• _TASK TO COMPLETE_
Collect every line of the records that contains the string "numericTimeSignature".

— begin —

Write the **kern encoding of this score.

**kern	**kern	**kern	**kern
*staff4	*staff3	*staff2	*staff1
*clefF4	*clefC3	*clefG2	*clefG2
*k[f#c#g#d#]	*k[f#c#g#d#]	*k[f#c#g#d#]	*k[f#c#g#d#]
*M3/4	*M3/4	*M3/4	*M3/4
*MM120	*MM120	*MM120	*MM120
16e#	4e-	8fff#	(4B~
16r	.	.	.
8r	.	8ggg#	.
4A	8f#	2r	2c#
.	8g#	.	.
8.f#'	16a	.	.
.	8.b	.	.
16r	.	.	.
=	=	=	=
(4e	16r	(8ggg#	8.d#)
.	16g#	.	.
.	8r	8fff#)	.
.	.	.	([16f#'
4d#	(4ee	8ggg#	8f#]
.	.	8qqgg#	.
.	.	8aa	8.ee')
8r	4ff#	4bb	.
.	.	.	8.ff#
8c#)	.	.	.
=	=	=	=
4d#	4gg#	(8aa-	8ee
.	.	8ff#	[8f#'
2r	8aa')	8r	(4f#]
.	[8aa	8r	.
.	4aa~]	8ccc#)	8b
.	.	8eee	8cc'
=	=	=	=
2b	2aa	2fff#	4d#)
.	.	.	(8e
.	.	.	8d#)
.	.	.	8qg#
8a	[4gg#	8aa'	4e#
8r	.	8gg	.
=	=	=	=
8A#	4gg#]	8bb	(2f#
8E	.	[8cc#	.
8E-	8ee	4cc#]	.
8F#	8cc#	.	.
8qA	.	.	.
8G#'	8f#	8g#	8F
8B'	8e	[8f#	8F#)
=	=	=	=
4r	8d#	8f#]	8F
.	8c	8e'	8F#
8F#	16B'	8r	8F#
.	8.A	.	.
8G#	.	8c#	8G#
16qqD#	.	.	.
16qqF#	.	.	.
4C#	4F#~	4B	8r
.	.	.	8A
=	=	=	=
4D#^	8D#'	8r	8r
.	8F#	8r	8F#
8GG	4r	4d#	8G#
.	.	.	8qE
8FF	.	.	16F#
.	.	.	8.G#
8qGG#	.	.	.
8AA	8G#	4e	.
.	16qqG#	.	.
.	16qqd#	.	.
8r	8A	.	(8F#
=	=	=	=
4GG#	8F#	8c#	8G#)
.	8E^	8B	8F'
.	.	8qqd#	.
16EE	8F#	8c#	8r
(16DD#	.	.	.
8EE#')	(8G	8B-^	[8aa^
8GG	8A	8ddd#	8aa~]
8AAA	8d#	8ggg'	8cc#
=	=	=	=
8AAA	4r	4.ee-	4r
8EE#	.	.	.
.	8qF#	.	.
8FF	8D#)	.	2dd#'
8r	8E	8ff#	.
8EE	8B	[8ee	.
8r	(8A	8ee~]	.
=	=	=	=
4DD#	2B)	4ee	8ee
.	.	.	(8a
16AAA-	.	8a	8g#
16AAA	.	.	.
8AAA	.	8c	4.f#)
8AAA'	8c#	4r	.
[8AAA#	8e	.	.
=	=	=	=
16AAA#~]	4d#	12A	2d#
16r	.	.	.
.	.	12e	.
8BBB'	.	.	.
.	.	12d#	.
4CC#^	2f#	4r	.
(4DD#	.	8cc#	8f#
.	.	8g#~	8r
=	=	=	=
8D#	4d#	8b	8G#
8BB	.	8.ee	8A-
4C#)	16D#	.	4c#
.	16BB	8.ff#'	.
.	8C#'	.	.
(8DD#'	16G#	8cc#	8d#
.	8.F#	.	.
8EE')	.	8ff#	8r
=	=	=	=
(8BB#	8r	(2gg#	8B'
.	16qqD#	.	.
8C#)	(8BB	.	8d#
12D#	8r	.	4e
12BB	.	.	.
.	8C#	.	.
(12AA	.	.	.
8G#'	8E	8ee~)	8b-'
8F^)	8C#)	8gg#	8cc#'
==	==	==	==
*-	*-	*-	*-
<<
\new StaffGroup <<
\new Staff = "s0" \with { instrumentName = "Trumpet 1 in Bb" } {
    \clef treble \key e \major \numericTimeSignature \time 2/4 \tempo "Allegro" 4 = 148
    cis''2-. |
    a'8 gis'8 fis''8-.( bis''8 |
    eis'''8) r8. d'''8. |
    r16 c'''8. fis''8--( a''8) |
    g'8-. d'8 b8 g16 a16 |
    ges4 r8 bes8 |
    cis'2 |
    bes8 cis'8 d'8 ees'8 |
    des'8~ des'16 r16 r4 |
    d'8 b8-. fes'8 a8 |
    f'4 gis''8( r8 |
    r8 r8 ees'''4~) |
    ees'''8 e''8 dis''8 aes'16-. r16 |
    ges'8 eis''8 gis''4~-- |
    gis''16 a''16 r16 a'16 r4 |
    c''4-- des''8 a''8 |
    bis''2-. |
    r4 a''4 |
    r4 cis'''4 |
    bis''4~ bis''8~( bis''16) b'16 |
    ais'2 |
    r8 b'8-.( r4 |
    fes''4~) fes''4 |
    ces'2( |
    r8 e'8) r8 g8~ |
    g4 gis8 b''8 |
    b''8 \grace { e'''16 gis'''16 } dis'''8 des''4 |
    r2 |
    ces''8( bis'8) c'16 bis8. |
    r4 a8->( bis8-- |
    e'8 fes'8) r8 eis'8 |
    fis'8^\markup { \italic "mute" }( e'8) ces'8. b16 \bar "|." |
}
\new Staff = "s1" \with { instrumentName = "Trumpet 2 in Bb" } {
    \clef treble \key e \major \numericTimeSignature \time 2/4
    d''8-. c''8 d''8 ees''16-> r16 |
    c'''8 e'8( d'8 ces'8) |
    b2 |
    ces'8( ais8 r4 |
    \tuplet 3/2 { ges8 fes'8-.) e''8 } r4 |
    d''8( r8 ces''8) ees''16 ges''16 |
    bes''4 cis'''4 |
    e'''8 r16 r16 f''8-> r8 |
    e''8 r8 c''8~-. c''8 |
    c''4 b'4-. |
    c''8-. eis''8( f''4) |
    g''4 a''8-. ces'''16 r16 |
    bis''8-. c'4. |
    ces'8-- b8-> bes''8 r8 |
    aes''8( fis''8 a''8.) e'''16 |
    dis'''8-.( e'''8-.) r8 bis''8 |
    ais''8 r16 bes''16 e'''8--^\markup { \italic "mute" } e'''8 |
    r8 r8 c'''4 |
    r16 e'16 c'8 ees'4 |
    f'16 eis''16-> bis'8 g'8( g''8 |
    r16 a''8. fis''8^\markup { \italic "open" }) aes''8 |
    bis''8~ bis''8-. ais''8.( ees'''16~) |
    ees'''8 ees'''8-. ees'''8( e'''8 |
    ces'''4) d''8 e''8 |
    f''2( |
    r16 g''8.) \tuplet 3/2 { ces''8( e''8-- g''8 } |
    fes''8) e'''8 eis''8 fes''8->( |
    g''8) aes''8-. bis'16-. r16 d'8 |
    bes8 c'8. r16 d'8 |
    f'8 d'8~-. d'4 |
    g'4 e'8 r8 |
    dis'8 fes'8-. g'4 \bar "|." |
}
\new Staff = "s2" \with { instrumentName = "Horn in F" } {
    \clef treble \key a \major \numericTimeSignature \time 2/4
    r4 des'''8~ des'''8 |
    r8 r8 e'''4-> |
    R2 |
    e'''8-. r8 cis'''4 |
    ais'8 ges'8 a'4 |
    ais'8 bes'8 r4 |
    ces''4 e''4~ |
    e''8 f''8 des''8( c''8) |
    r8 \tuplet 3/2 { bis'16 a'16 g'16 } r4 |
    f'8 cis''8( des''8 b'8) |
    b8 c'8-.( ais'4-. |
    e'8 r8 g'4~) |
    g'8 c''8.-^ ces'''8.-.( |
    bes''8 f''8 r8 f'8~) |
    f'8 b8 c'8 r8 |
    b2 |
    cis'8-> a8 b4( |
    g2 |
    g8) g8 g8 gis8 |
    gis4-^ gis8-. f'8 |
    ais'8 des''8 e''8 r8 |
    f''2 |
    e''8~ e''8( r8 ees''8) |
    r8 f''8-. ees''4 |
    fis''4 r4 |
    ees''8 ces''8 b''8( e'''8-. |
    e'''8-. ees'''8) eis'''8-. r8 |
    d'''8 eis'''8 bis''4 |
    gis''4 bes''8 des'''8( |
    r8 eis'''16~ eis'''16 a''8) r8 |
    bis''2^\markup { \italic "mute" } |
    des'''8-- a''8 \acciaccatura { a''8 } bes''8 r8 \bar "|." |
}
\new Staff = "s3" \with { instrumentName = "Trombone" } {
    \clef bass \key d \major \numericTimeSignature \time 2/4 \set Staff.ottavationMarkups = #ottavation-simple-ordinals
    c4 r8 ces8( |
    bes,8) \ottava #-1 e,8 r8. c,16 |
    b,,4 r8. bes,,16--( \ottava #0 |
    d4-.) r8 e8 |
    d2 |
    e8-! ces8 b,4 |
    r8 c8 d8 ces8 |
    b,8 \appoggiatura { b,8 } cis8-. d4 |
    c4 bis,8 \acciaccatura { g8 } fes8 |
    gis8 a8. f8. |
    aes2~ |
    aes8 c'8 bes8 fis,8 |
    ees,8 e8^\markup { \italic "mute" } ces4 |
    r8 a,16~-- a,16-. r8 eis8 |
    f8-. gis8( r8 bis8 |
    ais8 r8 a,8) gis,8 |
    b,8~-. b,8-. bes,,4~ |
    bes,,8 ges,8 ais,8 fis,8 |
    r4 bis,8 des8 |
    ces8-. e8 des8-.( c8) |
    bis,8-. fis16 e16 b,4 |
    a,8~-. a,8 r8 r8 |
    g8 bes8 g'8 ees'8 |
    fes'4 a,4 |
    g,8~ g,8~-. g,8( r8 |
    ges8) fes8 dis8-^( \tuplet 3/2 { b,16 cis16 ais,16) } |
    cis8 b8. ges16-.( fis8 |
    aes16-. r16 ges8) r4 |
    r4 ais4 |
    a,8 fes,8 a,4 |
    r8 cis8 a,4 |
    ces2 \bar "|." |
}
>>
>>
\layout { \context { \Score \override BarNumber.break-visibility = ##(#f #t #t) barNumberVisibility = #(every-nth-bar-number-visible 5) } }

— end —

• _THE COMPLETED TASK_
    \clef treble \key e \major \numericTimeSignature \time 2/4 \tempo "Allegro" 4 = 148
    \clef treble \key e \major \numericTimeSignature \time 2/4
    \clef treble \key a \major \numericTimeSignature \time 2/4
    \clef bass \key d \major \numericTimeSignature \time 2/4 \set Staff.ottavationMarkups = #ottavation-simple-ordinals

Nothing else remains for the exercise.